• _The problem_
Exactly as written, return all the data, leaving its pictures behind.

── Supplied material

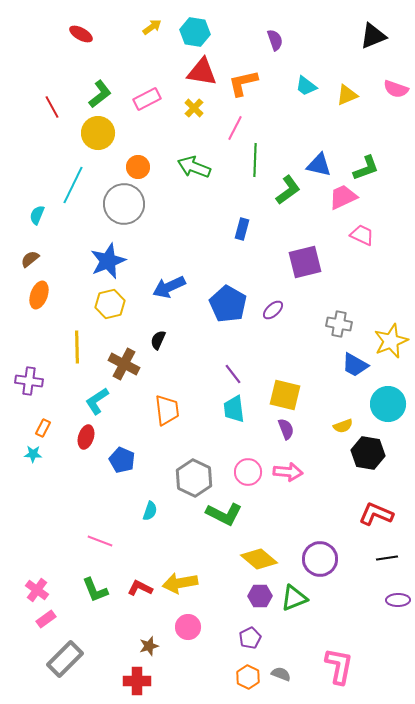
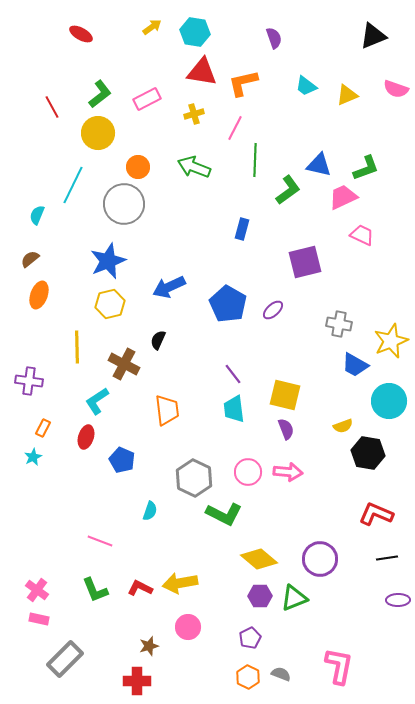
purple semicircle at (275, 40): moved 1 px left, 2 px up
yellow cross at (194, 108): moved 6 px down; rotated 30 degrees clockwise
cyan circle at (388, 404): moved 1 px right, 3 px up
cyan star at (33, 454): moved 3 px down; rotated 30 degrees counterclockwise
pink rectangle at (46, 619): moved 7 px left; rotated 48 degrees clockwise
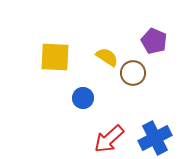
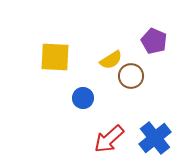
yellow semicircle: moved 4 px right, 3 px down; rotated 115 degrees clockwise
brown circle: moved 2 px left, 3 px down
blue cross: rotated 12 degrees counterclockwise
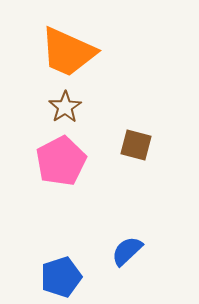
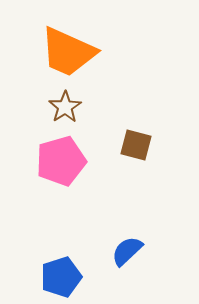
pink pentagon: rotated 12 degrees clockwise
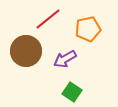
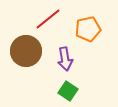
purple arrow: rotated 70 degrees counterclockwise
green square: moved 4 px left, 1 px up
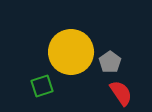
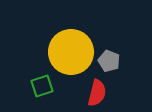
gray pentagon: moved 1 px left, 1 px up; rotated 15 degrees counterclockwise
red semicircle: moved 24 px left; rotated 48 degrees clockwise
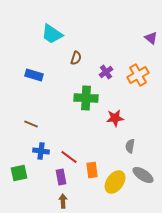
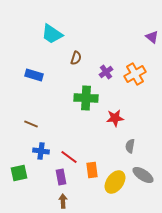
purple triangle: moved 1 px right, 1 px up
orange cross: moved 3 px left, 1 px up
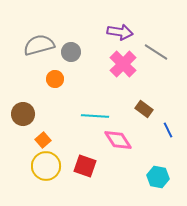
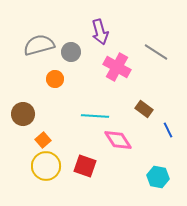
purple arrow: moved 20 px left; rotated 65 degrees clockwise
pink cross: moved 6 px left, 3 px down; rotated 16 degrees counterclockwise
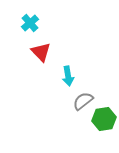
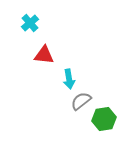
red triangle: moved 3 px right, 3 px down; rotated 40 degrees counterclockwise
cyan arrow: moved 1 px right, 3 px down
gray semicircle: moved 2 px left
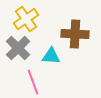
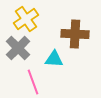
cyan triangle: moved 3 px right, 3 px down
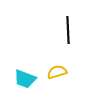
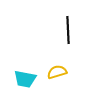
cyan trapezoid: rotated 10 degrees counterclockwise
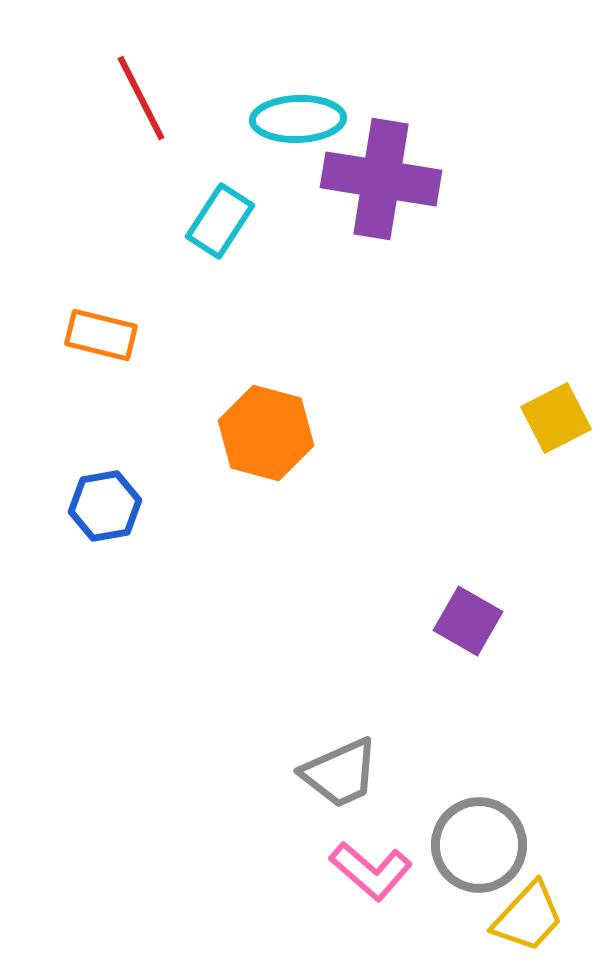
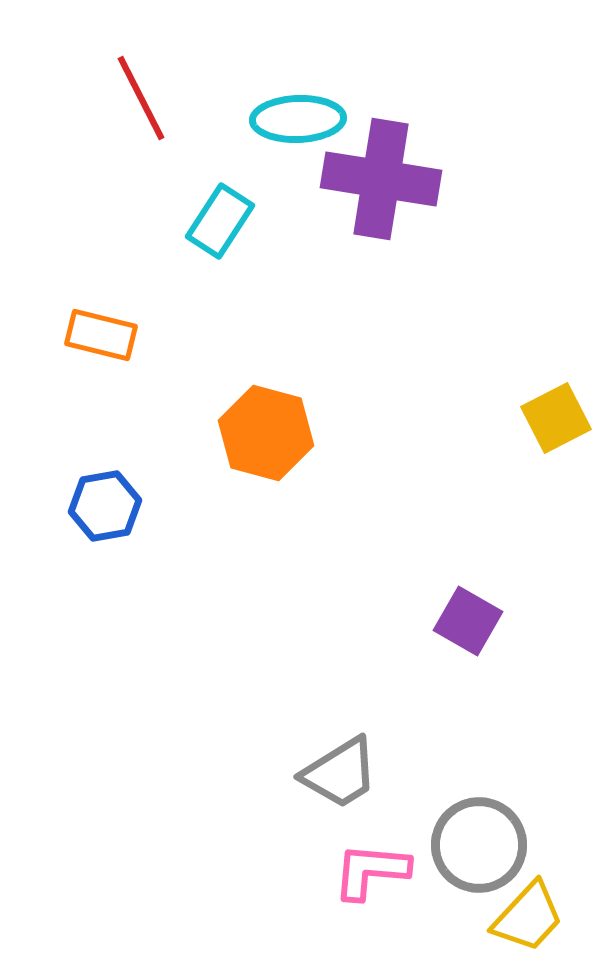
gray trapezoid: rotated 8 degrees counterclockwise
pink L-shape: rotated 144 degrees clockwise
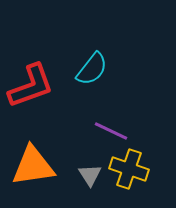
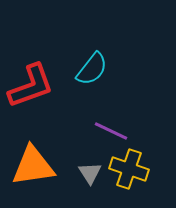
gray triangle: moved 2 px up
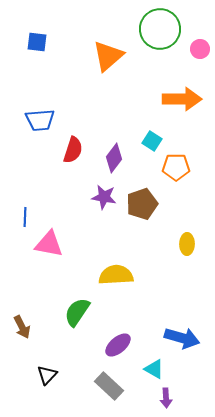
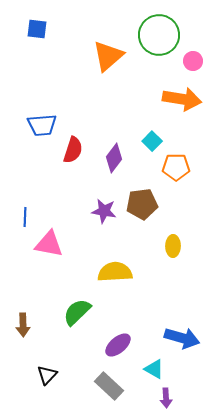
green circle: moved 1 px left, 6 px down
blue square: moved 13 px up
pink circle: moved 7 px left, 12 px down
orange arrow: rotated 9 degrees clockwise
blue trapezoid: moved 2 px right, 5 px down
cyan square: rotated 12 degrees clockwise
purple star: moved 14 px down
brown pentagon: rotated 12 degrees clockwise
yellow ellipse: moved 14 px left, 2 px down
yellow semicircle: moved 1 px left, 3 px up
green semicircle: rotated 12 degrees clockwise
brown arrow: moved 1 px right, 2 px up; rotated 25 degrees clockwise
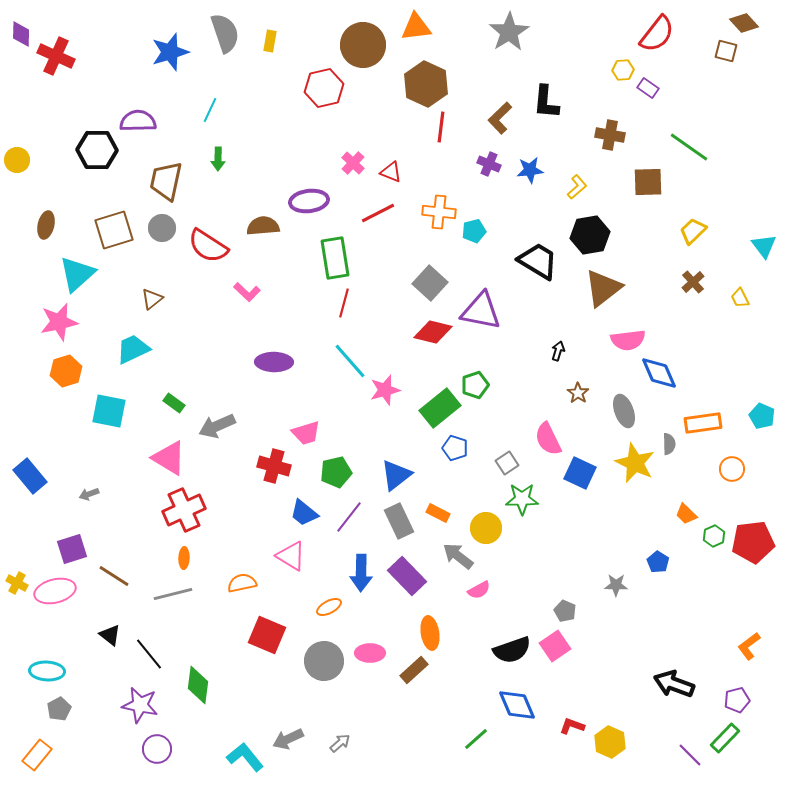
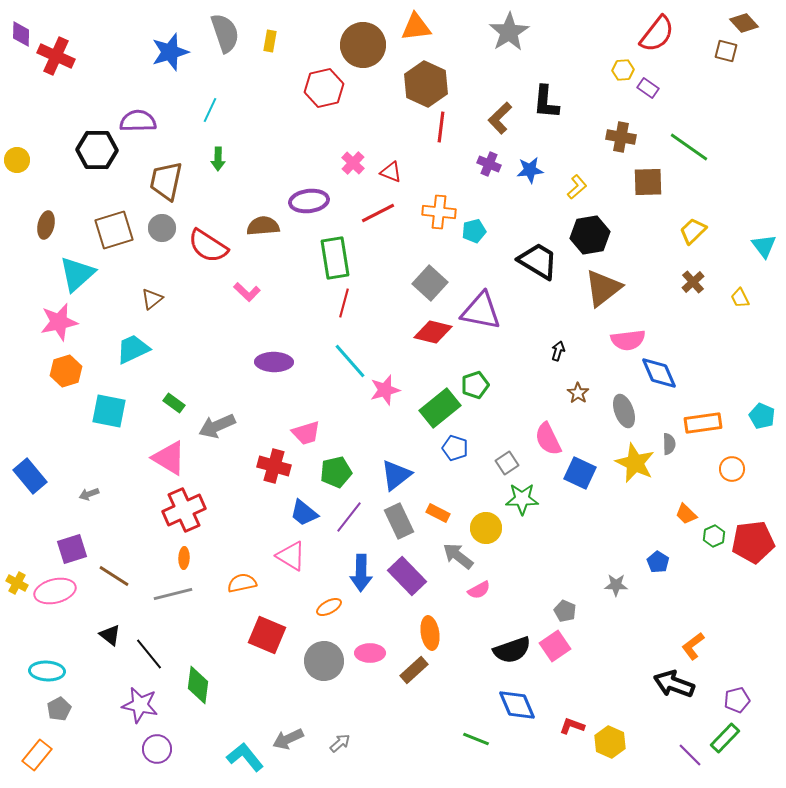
brown cross at (610, 135): moved 11 px right, 2 px down
orange L-shape at (749, 646): moved 56 px left
green line at (476, 739): rotated 64 degrees clockwise
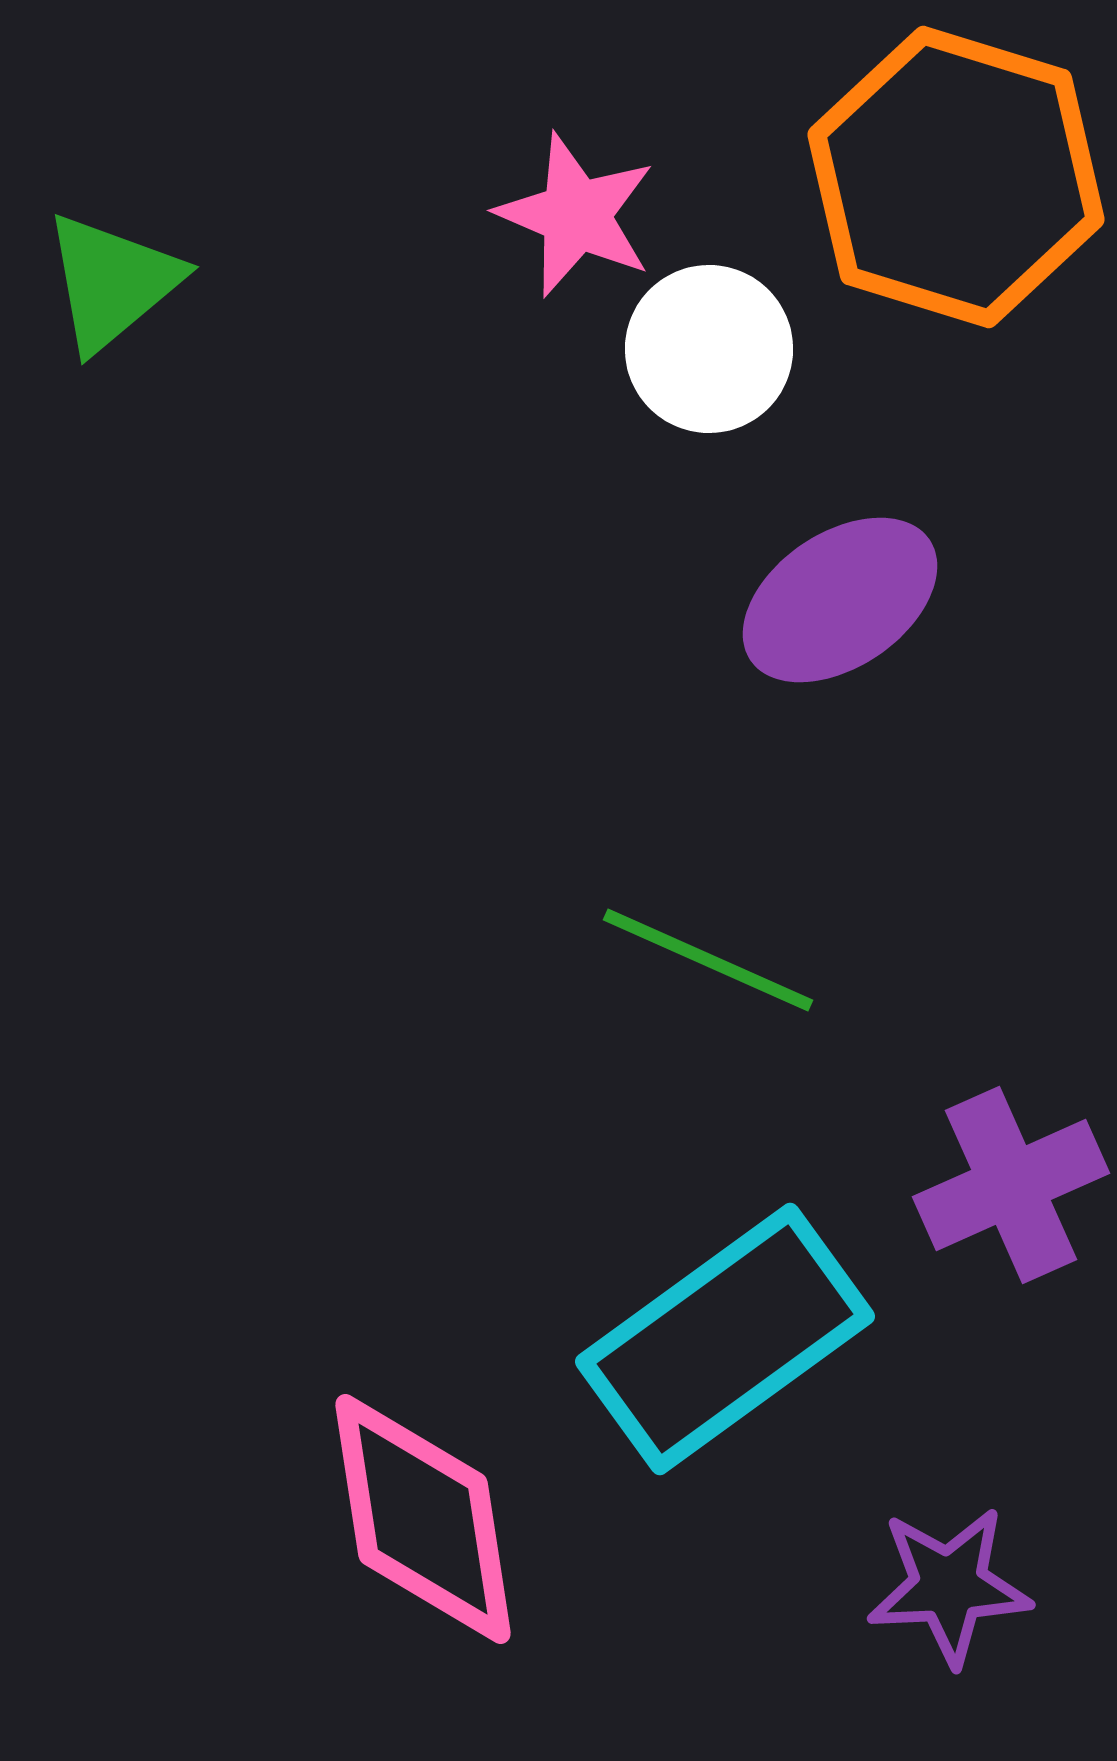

────

• _Solution_
purple semicircle at (275, 40): moved 1 px left, 2 px up
yellow cross at (194, 108): moved 6 px down; rotated 30 degrees clockwise
cyan circle at (388, 404): moved 1 px right, 3 px up
cyan star at (33, 454): moved 3 px down; rotated 30 degrees counterclockwise
pink rectangle at (46, 619): moved 7 px left; rotated 48 degrees clockwise
yellow semicircle: moved 4 px right, 3 px down; rotated 115 degrees clockwise
brown circle: moved 2 px left, 3 px down
blue cross: rotated 12 degrees counterclockwise
pink pentagon: rotated 12 degrees clockwise
purple arrow: rotated 70 degrees counterclockwise
green square: moved 4 px left, 1 px up
gray pentagon: moved 1 px left, 1 px up; rotated 15 degrees counterclockwise
red semicircle: moved 24 px left; rotated 48 degrees clockwise
purple triangle: moved 1 px right, 1 px up
orange cross: moved 3 px left, 1 px up
purple arrow: moved 20 px left; rotated 65 degrees clockwise
pink cross: moved 6 px left, 3 px down; rotated 16 degrees counterclockwise
red triangle: moved 3 px right, 3 px down; rotated 40 degrees counterclockwise
cyan arrow: moved 1 px right, 3 px down
gray semicircle: moved 2 px left
cyan triangle: moved 3 px right, 3 px down
cyan trapezoid: rotated 10 degrees counterclockwise
gray trapezoid: rotated 8 degrees counterclockwise
pink L-shape: rotated 144 degrees clockwise
gray triangle: moved 2 px up
green circle: moved 1 px left, 6 px down
blue square: moved 13 px up
pink circle: moved 7 px left, 12 px down
orange arrow: rotated 9 degrees clockwise
blue trapezoid: moved 2 px right, 5 px down
cyan square: rotated 12 degrees clockwise
purple star: moved 14 px down
brown pentagon: rotated 12 degrees clockwise
yellow ellipse: moved 14 px left, 2 px down
yellow semicircle: moved 1 px left, 3 px up
green semicircle: rotated 12 degrees clockwise
brown arrow: moved 1 px right, 2 px up; rotated 25 degrees clockwise
brown cross at (610, 135): moved 11 px right, 2 px down
orange L-shape at (749, 646): moved 56 px left
green line at (476, 739): rotated 64 degrees clockwise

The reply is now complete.